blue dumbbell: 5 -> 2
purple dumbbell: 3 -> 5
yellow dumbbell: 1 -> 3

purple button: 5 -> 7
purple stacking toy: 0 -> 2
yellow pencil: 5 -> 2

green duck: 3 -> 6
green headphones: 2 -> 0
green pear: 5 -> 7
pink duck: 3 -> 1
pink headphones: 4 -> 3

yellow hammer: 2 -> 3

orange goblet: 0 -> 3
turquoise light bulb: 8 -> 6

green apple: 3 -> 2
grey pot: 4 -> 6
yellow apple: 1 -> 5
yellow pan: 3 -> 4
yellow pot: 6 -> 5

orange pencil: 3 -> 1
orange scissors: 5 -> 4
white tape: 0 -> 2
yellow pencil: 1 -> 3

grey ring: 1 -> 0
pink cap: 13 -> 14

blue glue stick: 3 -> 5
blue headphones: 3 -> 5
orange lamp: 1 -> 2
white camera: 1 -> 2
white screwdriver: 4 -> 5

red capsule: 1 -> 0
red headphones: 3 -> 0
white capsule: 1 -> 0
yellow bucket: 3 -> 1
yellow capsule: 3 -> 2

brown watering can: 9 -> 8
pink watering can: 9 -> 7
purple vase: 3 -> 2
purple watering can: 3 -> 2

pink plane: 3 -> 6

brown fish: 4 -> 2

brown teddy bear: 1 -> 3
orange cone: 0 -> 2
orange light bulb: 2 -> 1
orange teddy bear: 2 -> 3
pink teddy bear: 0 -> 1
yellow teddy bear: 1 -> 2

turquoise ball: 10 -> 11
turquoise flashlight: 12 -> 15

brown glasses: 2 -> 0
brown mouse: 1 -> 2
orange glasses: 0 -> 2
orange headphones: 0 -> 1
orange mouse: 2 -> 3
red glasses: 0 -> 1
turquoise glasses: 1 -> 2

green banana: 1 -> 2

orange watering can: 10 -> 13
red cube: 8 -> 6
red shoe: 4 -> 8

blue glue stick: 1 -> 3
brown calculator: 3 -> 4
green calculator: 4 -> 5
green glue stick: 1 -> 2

----

### Aim of the exercise:
Nothing in the records above may differ in your copy; retype them in full.

### Result for this exercise:
blue dumbbell: 5 -> 2
purple dumbbell: 3 -> 5
yellow dumbbell: 1 -> 3

purple button: 5 -> 7
purple stacking toy: 0 -> 2
yellow pencil: 5 -> 2

green duck: 3 -> 6
green headphones: 2 -> 0
green pear: 5 -> 7
pink duck: 3 -> 1
pink headphones: 4 -> 3

yellow hammer: 2 -> 3

orange goblet: 0 -> 3
turquoise light bulb: 8 -> 6

green apple: 3 -> 2
grey pot: 4 -> 6
yellow apple: 1 -> 5
yellow pan: 3 -> 4
yellow pot: 6 -> 5

orange pencil: 3 -> 1
orange scissors: 5 -> 4
white tape: 0 -> 2
yellow pencil: 1 -> 3

grey ring: 1 -> 0
pink cap: 13 -> 14

blue glue stick: 3 -> 5
blue headphones: 3 -> 5
orange lamp: 1 -> 2
white camera: 1 -> 2
white screwdriver: 4 -> 5

red capsule: 1 -> 0
red headphones: 3 -> 0
white capsule: 1 -> 0
yellow bucket: 3 -> 1
yellow capsule: 3 -> 2

brown watering can: 9 -> 8
pink watering can: 9 -> 7
purple vase: 3 -> 2
purple watering can: 3 -> 2

pink plane: 3 -> 6

brown fish: 4 -> 2

brown teddy bear: 1 -> 3
orange cone: 0 -> 2
orange light bulb: 2 -> 1
orange teddy bear: 2 -> 3
pink teddy bear: 0 -> 1
yellow teddy bear: 1 -> 2

turquoise ball: 10 -> 11
turquoise flashlight: 12 -> 15

brown glasses: 2 -> 0
brown mouse: 1 -> 2
orange glasses: 0 -> 2
orange headphones: 0 -> 1
orange mouse: 2 -> 3
red glasses: 0 -> 1
turquoise glasses: 1 -> 2

green banana: 1 -> 2

orange watering can: 10 -> 13
red cube: 8 -> 6
red shoe: 4 -> 8

blue glue stick: 1 -> 3
brown calculator: 3 -> 4
green calculator: 4 -> 5
green glue stick: 1 -> 2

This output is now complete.